**EXTRACTED INFORMATION**
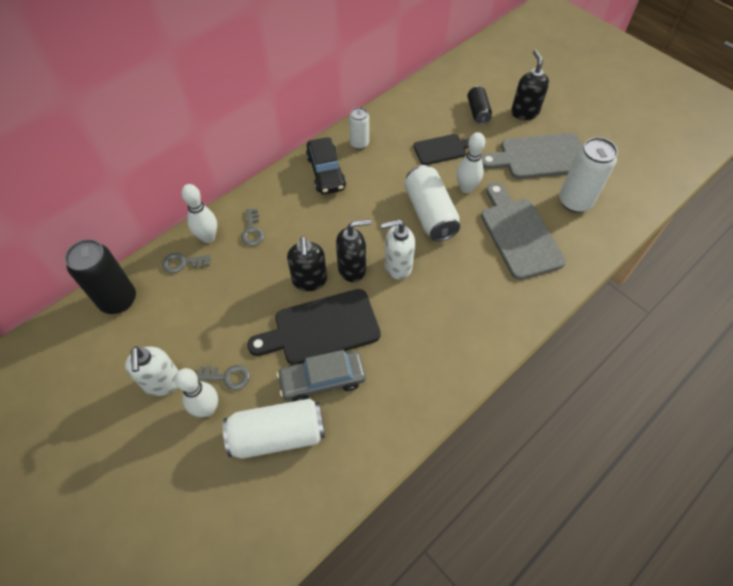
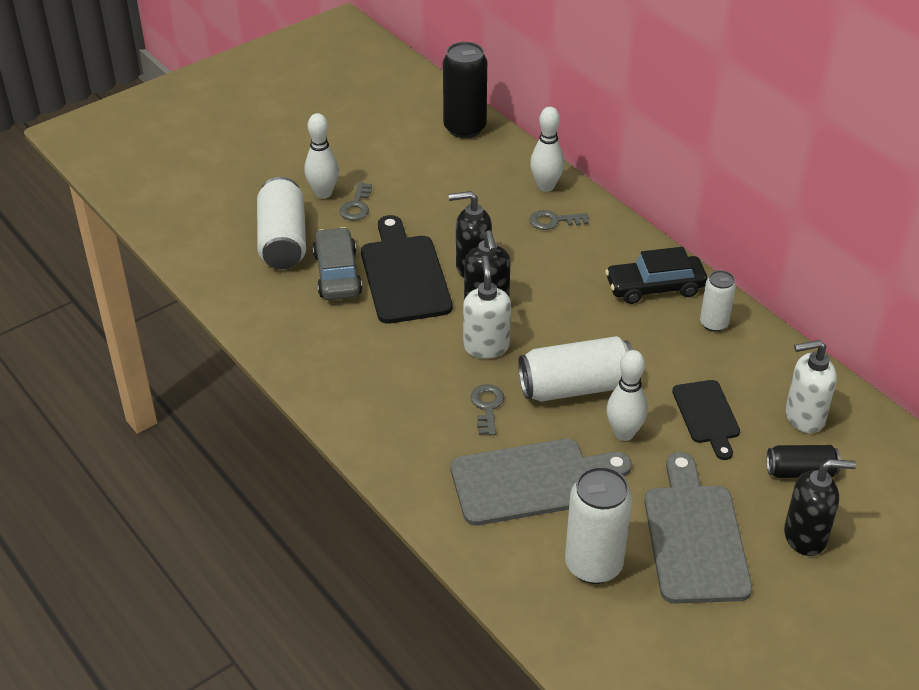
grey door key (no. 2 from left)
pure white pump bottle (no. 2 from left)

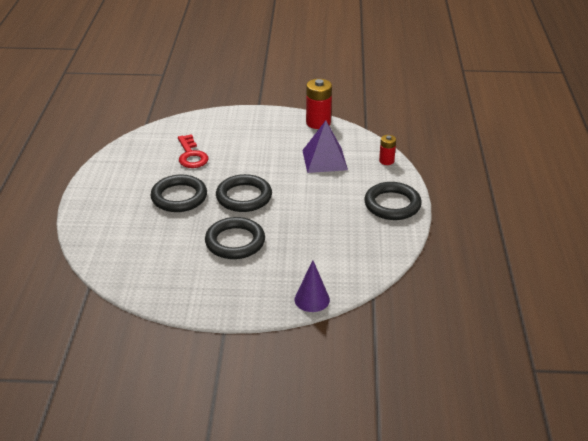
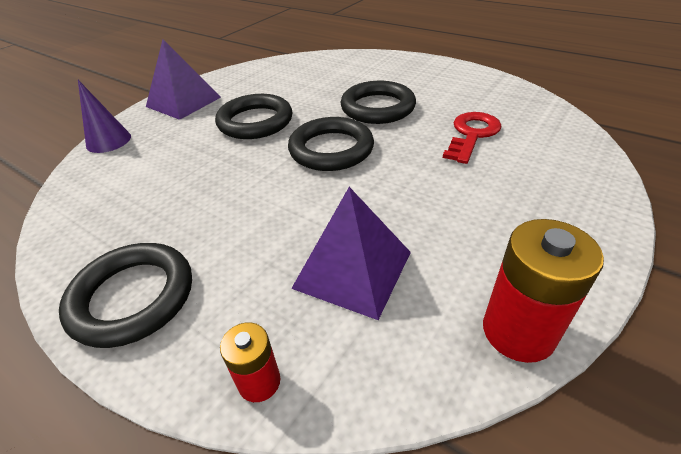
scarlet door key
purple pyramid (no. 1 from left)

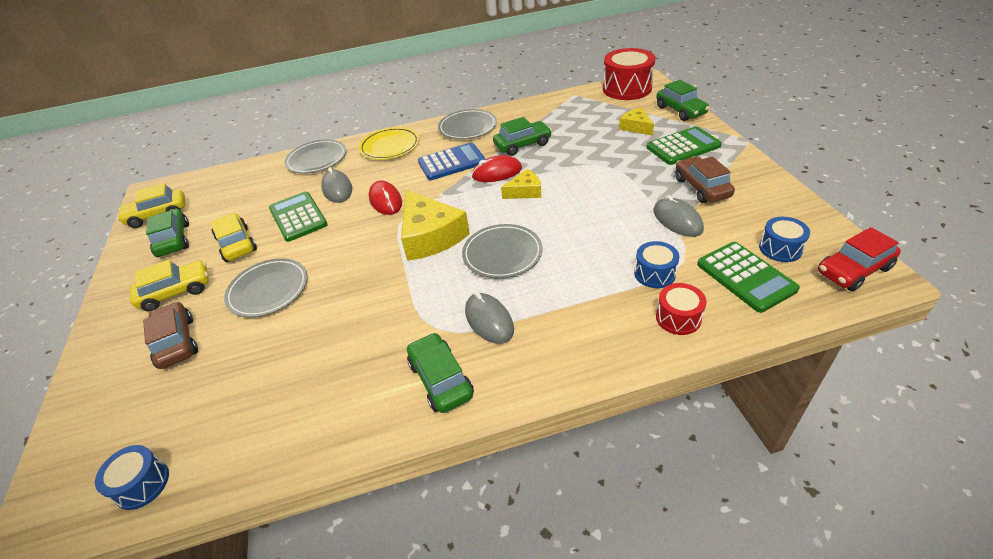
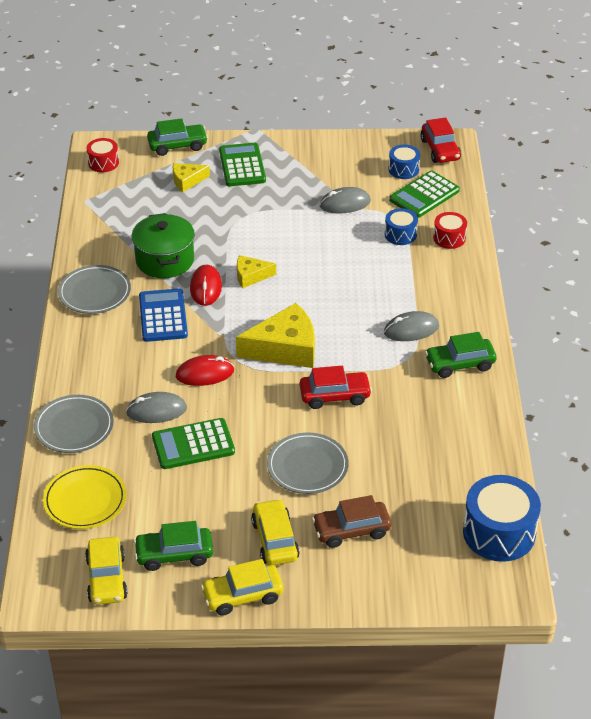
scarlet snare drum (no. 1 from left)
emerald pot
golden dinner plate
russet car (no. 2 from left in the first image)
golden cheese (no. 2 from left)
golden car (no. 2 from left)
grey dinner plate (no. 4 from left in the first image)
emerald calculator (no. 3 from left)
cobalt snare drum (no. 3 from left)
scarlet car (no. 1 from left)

**PROBLEM DESCRIPTION**
Look above for the line with "emerald pot"; retype exactly that line, every line after it up to the line with "cobalt snare drum (no. 3 from left)", and that line too, nothing else.

**SOLUTION**
emerald pot
golden dinner plate
russet car (no. 2 from left in the first image)
golden cheese (no. 2 from left)
golden car (no. 2 from left)
grey dinner plate (no. 4 from left in the first image)
emerald calculator (no. 3 from left)
cobalt snare drum (no. 3 from left)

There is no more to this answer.